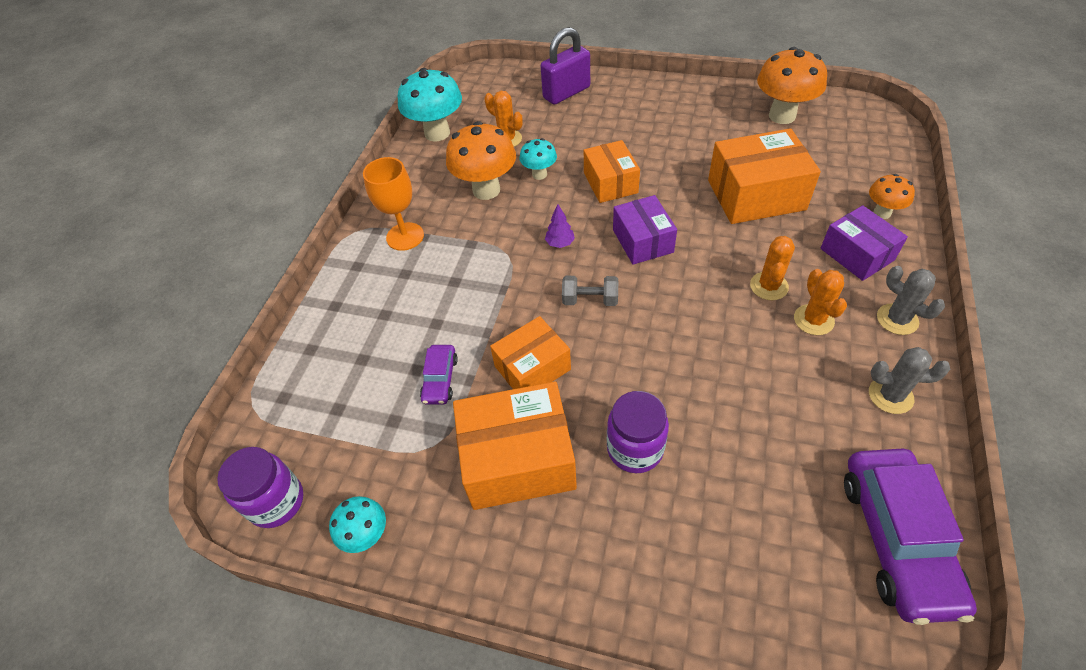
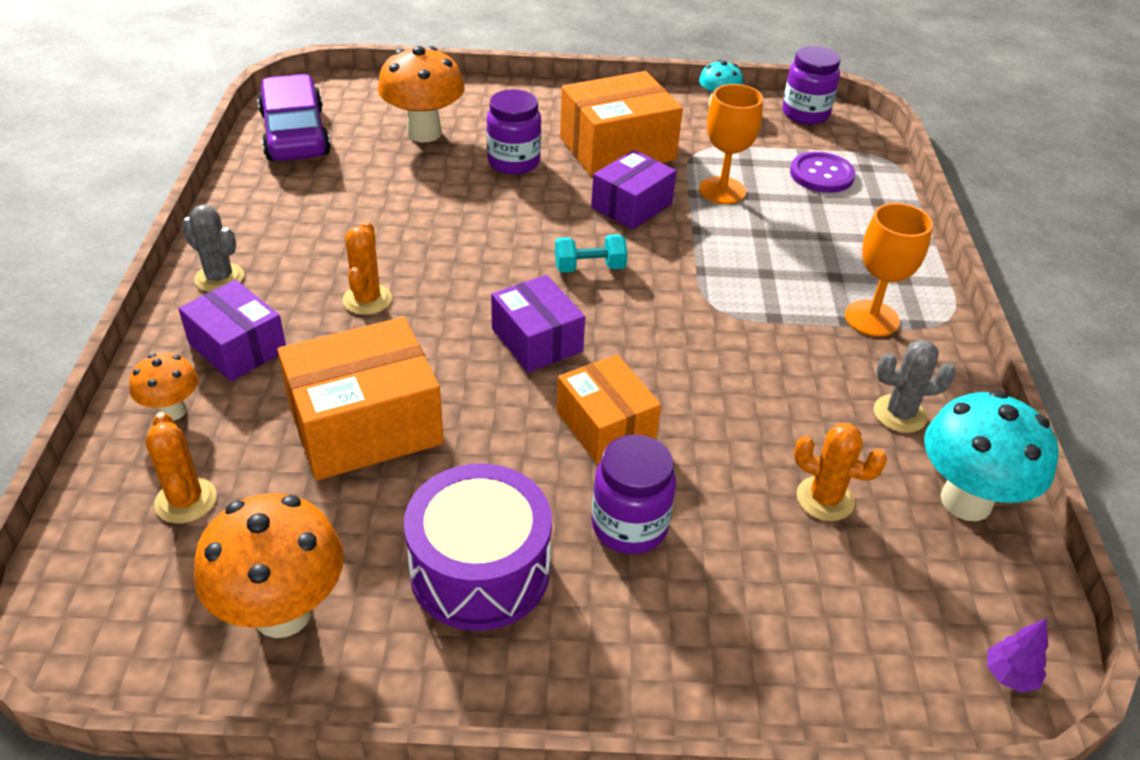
camera: 160 degrees right, 10 degrees down
(333, 391) = (821, 174): none -> purple button
(440, 379) = (722, 190): purple car -> orange goblet
(486, 190) = (801, 396): orange mushroom -> orange mushroom (424, 133)
(532, 368) = (631, 206): orange box -> purple box
(539, 174) = (729, 431): turquoise mushroom -> none
(560, 243) = (651, 327): purple tree -> purple tree (1009, 675)
(566, 93) = (764, 641): purple padlock -> none
(590, 300) = (589, 268): grey dumbbell -> turquoise dumbbell
(612, 135) = (629, 526): none -> purple jar
(689, 124) = (480, 570): none -> purple drum
(813, 320) = (320, 270): orange cactus -> orange cactus (186, 500)
(890, 395) = (259, 214): grey cactus -> grey cactus (900, 414)

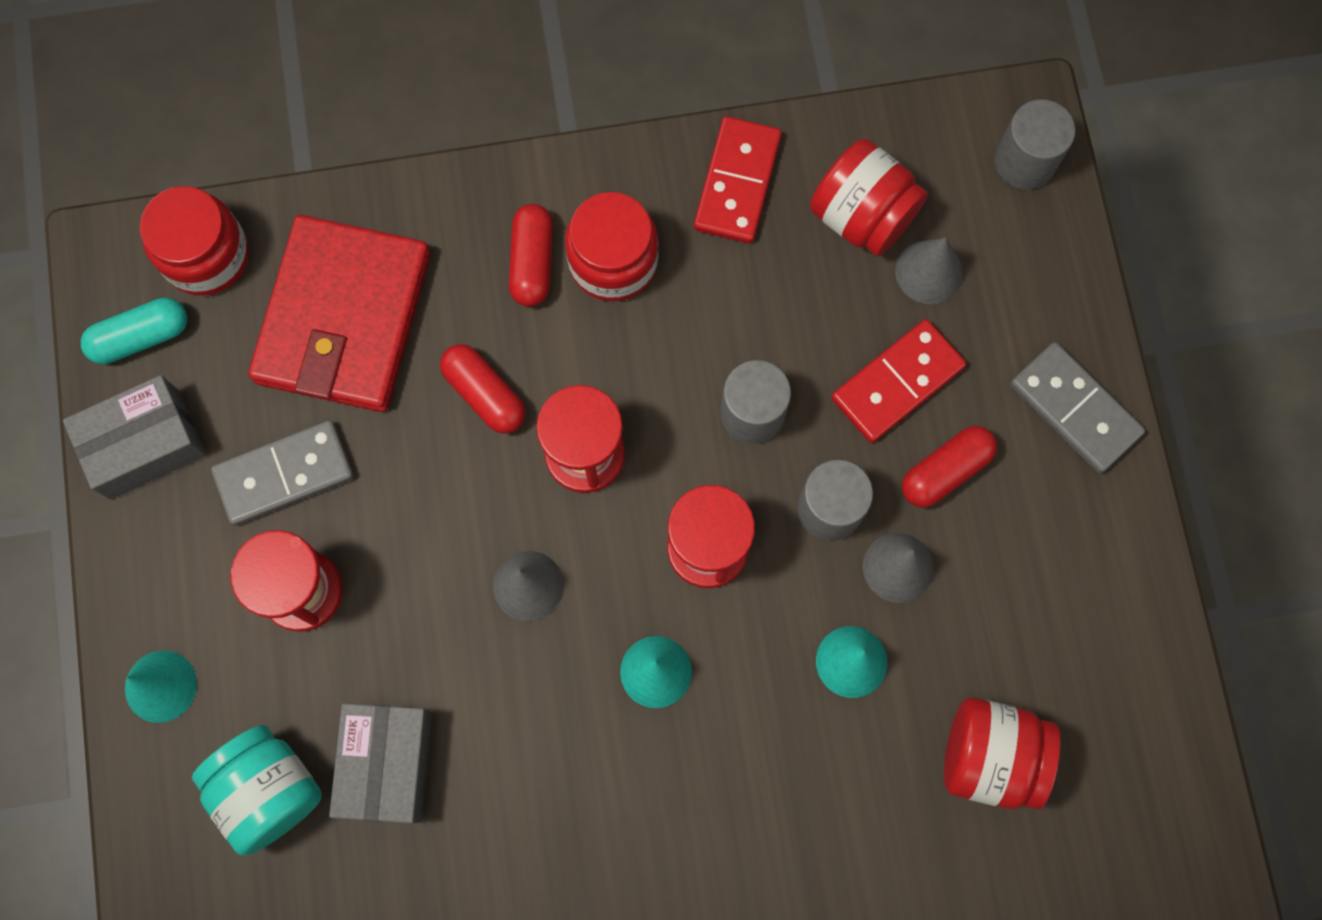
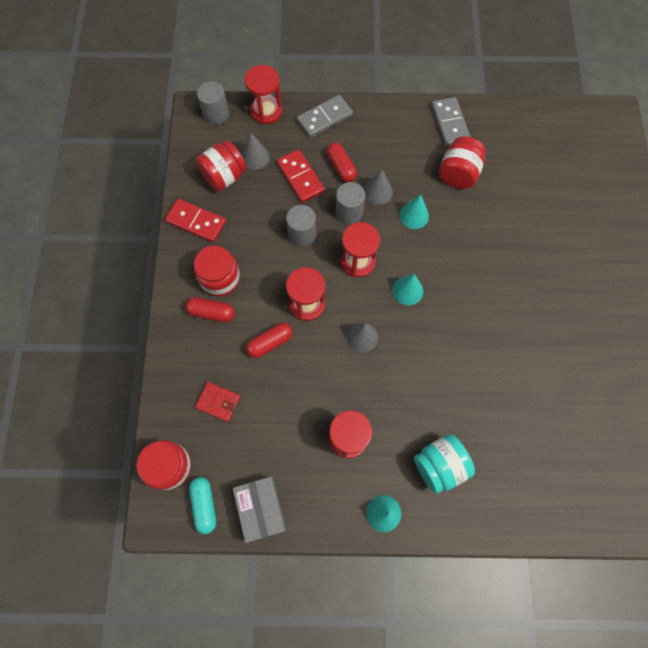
camera: 80 degrees left, 5 degrees down
(284, 475) = (290, 440): grey domino -> grey domino (450, 123)
(344, 318) = (218, 402): red wallet -> red wallet, size x0.43
(387, 764) = (433, 410): grey box -> none
(1061, 271) = (266, 111): none -> red hourglass

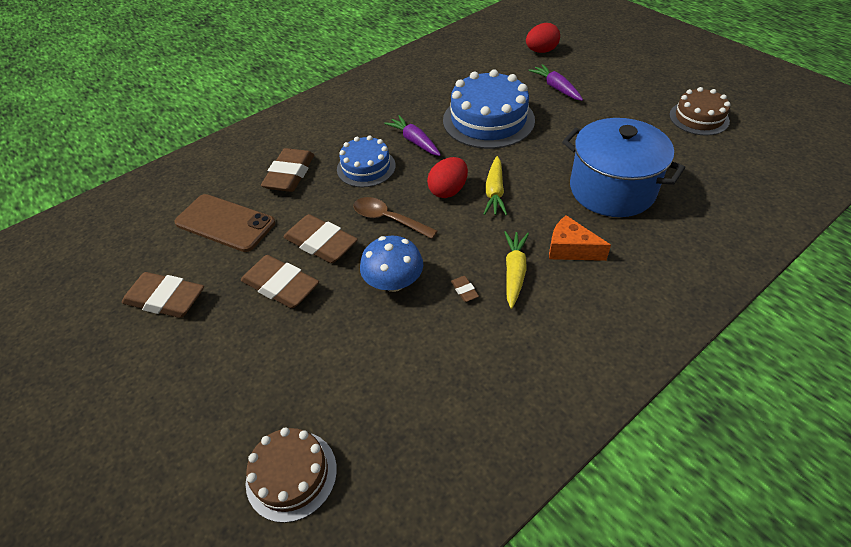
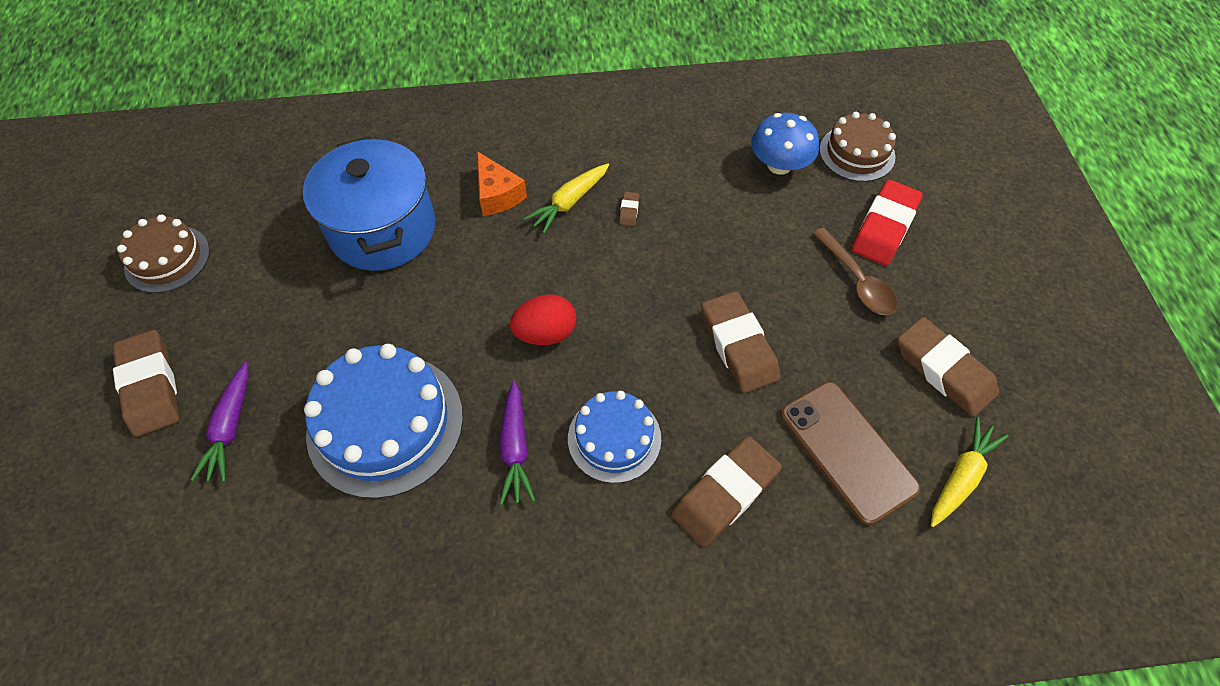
camera: 150 degrees left, 10 degrees up
(238, 396) = (884, 227): none -> red eraser
(281, 286) = (807, 315): brown eraser -> brown eraser (151, 386)
(388, 219) = (642, 334): brown spoon -> brown spoon (857, 281)
(394, 282) = (688, 255): blue mushroom -> blue mushroom (779, 165)
(494, 192) = (498, 299): yellow carrot -> yellow carrot (960, 477)
(541, 51) = (132, 540): red egg -> none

------------------------------------

● ACTIVITY:
Nothing but the lines from the start of the records through the line holding "(560, 243) = (651, 327): purple" should be printed, exactly as written and with the pictures left out.

● ANSWER SECTION:
camera: 160 degrees right, 10 degrees down
(333, 391) = (821, 174): none -> purple button
(440, 379) = (722, 190): purple car -> orange goblet
(486, 190) = (801, 396): orange mushroom -> orange mushroom (424, 133)
(532, 368) = (631, 206): orange box -> purple box
(539, 174) = (729, 431): turquoise mushroom -> none
(560, 243) = (651, 327): purple tree -> purple tree (1009, 675)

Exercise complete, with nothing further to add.